> ASSIGNMENT
Go through the records and report each line holding the string "grey".

⟨

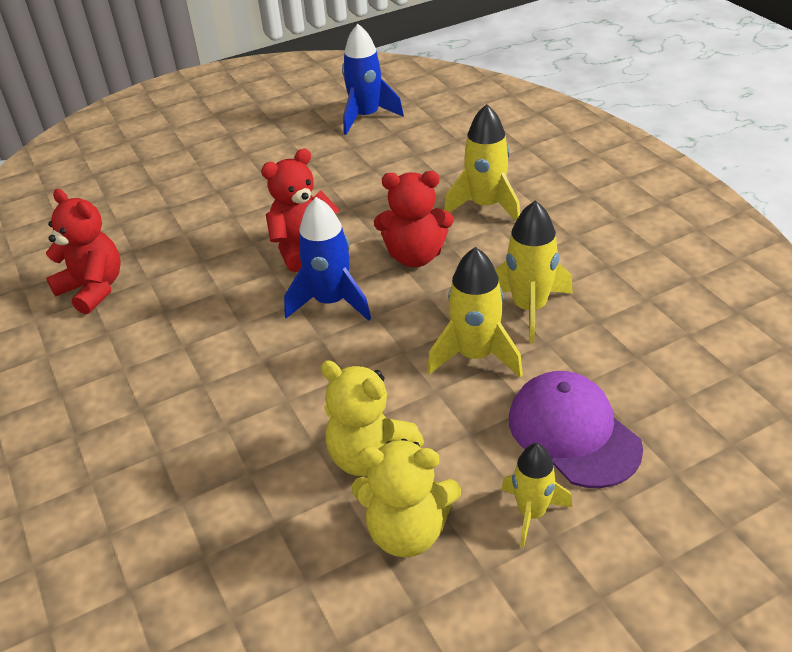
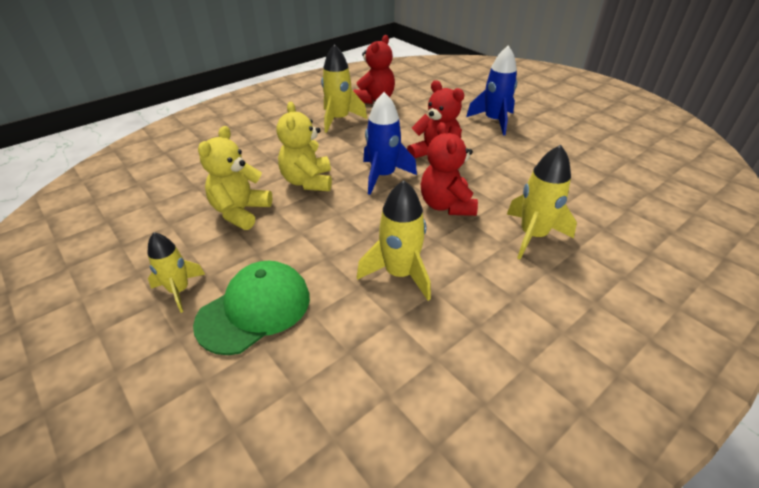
camera: 75 degrees right, 0 degrees up
(366, 117) = (621, 158): blue rocket -> blue rocket (494, 121)
(407, 531) = (178, 234): yellow teddy bear -> yellow teddy bear (308, 181)
(475, 356) = (337, 248): yellow rocket -> yellow rocket (339, 120)
(573, 433) = (254, 309): purple cap -> green cap

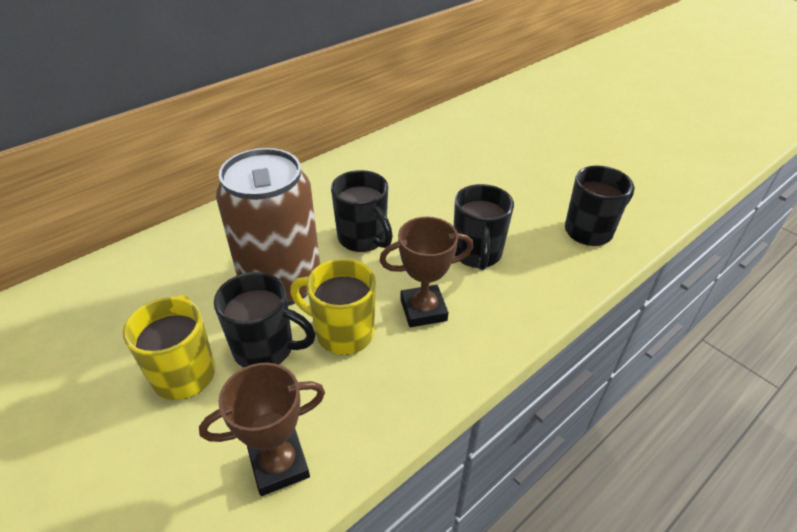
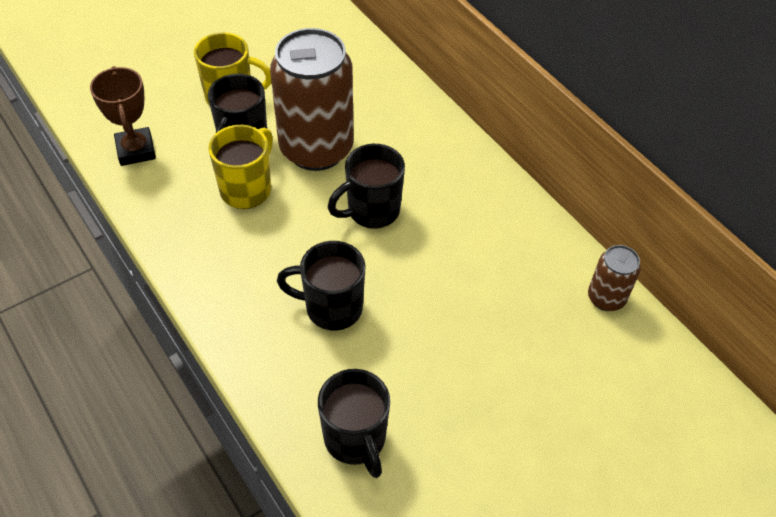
camera: 95 degrees right, 10 degrees up
(423, 310) = (260, 249): brown trophy -> none
(427, 127) = (606, 298): none -> brown can

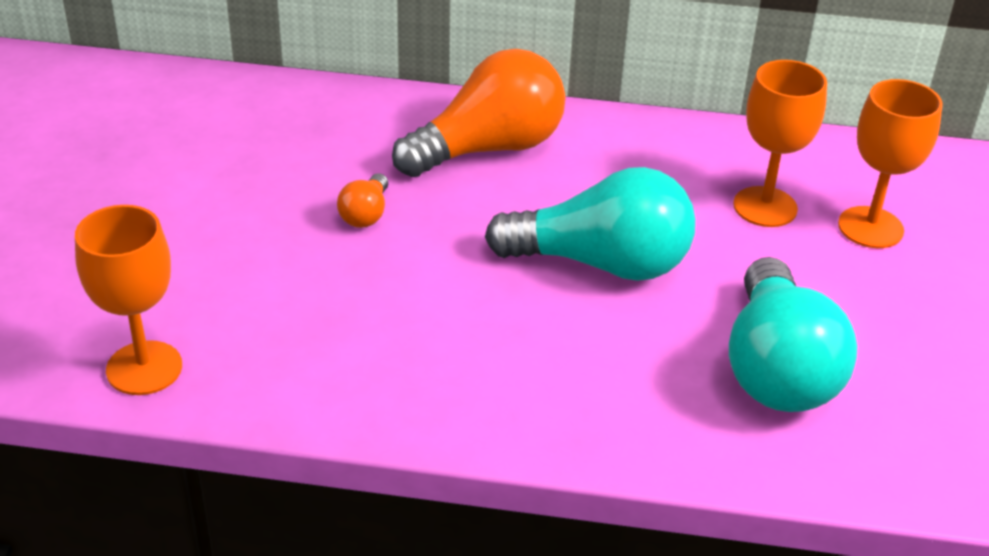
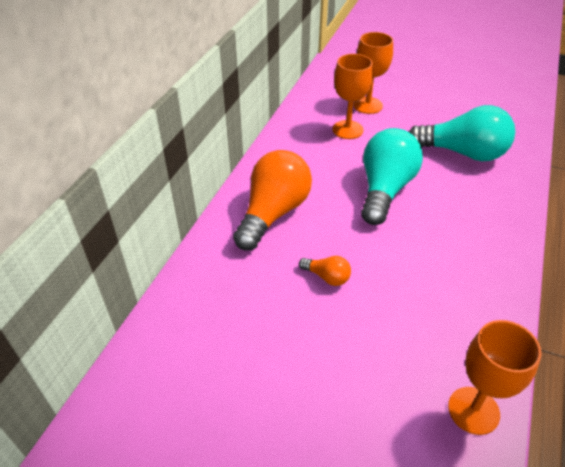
camera: 75 degrees left, 5 degrees up
(489, 149) = (273, 213): orange light bulb -> orange light bulb turned 45 degrees clockwise

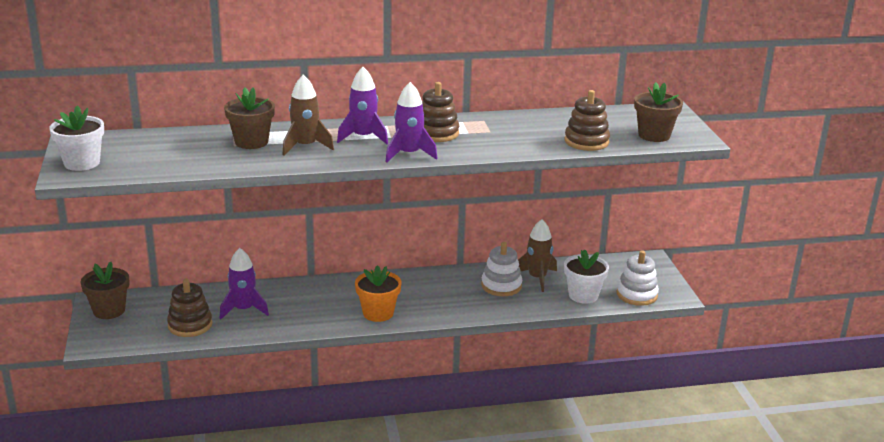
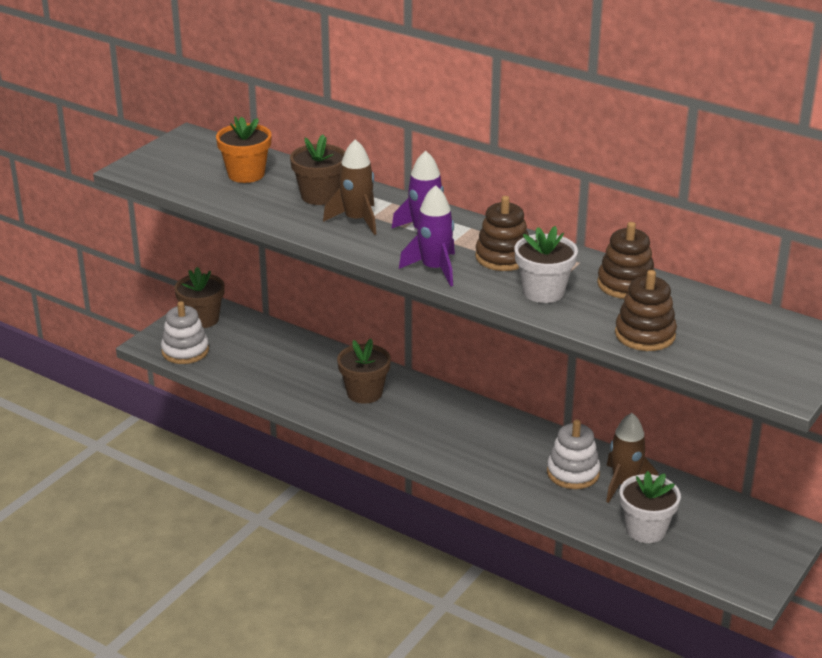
camera: 45 degrees right, 5 degrees up
(82, 163) = (159, 162): white flower pot -> white flower pot (543, 292)
(190, 325) = (243, 365): brown stacking toy -> brown stacking toy (625, 284)
(243, 309) = (303, 373): purple rocket -> none
(378, 313) = (411, 437): orange flower pot -> orange flower pot (246, 174)
(637, 295) = (709, 562): white stacking toy -> white stacking toy (185, 351)
(654, 135) = (741, 362): brown flower pot -> brown flower pot (364, 393)

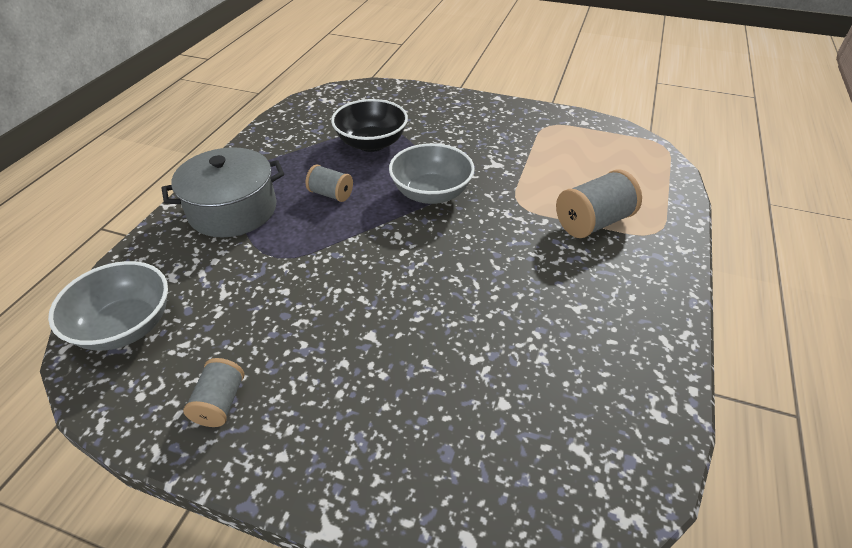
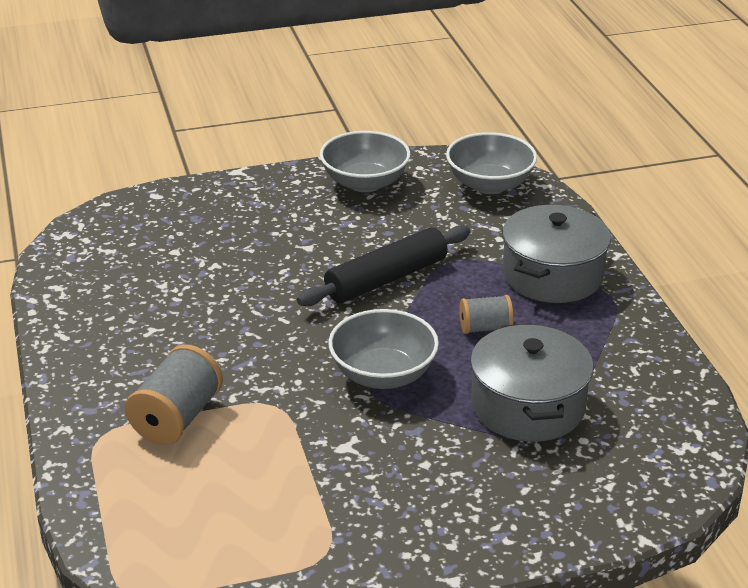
camera: 145 degrees right, 10 degrees down
(220, 403) = (365, 183): grey spool -> grey bowl
(345, 265) = (386, 279): none -> black rolling pin
(371, 143) = (528, 406): black bowl -> grey pot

⟩

> SOLUTION FOR THIS PROBLEM
(220, 403) = (365, 183): grey spool -> grey bowl
(371, 143) = (528, 406): black bowl -> grey pot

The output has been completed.